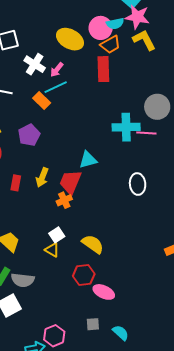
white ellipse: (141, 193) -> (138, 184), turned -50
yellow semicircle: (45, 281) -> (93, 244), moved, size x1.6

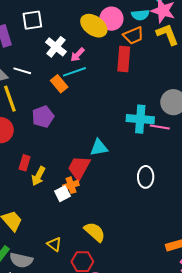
pink circle: (101, 28) -> (111, 19), moved
yellow arrow: (42, 177) -> (38, 176), moved
white square: (57, 235) -> (62, 194), moved
yellow triangle: (52, 250) -> (54, 244), moved

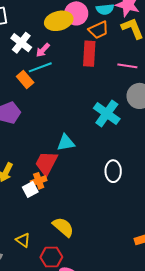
yellow ellipse: (94, 26) -> (59, 21), turned -48
cyan cross: (140, 119) -> (107, 113), turned 32
pink line: (160, 127) -> (127, 66), moved

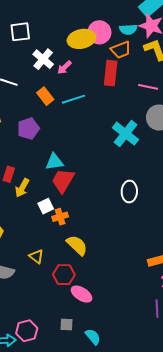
cyan line: (40, 67) -> (73, 99), moved
cyan triangle: (66, 143) -> (54, 162), moved
orange cross: (39, 181) -> (60, 217), moved

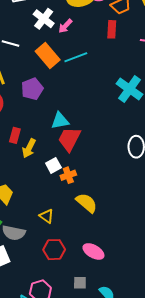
red rectangle: (111, 73) -> (112, 29), size x0.7
orange rectangle: (45, 96) -> (48, 56), size x1.4
red hexagon: (64, 275) -> (54, 250), moved

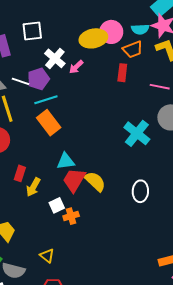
orange rectangle: (48, 56) -> (49, 123), moved
cyan line: (76, 57) -> (46, 100), moved
purple pentagon: (32, 89) -> (38, 79), moved
yellow semicircle: (87, 203) -> (95, 181), moved

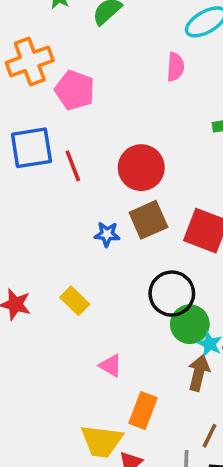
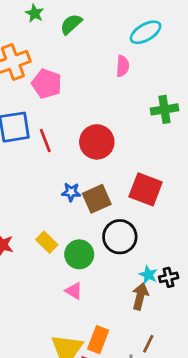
brown square: (148, 220) -> (97, 199), moved
green circle: (190, 324) -> (79, 254), moved
orange rectangle: (143, 411) -> (98, 340), moved

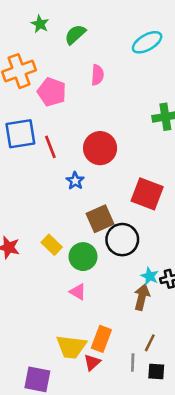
pink semicircle: (123, 66) -> (97, 75), moved
blue star: (71, 192) -> (75, 181), moved, turned 30
brown square: (97, 199) -> (100, 219), moved

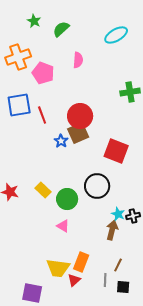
brown square: (100, 219) -> (78, 133), moved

━━━

Action item
Could you repeat, exactly, only the lines above starting at the one that has "yellow arrow: (42, 177) -> (38, 176), moved" and stopping after the one that has "orange cross: (39, 181) -> (60, 217), moved", without the pictures?

Worked solution
yellow arrow: (42, 177) -> (38, 176), moved
white square: (57, 235) -> (62, 194), moved
yellow triangle: (52, 250) -> (54, 244), moved

yellow ellipse: (94, 26) -> (59, 21), turned -48
cyan cross: (140, 119) -> (107, 113), turned 32
pink line: (160, 127) -> (127, 66), moved

cyan line: (40, 67) -> (73, 99), moved
cyan triangle: (66, 143) -> (54, 162), moved
orange cross: (39, 181) -> (60, 217), moved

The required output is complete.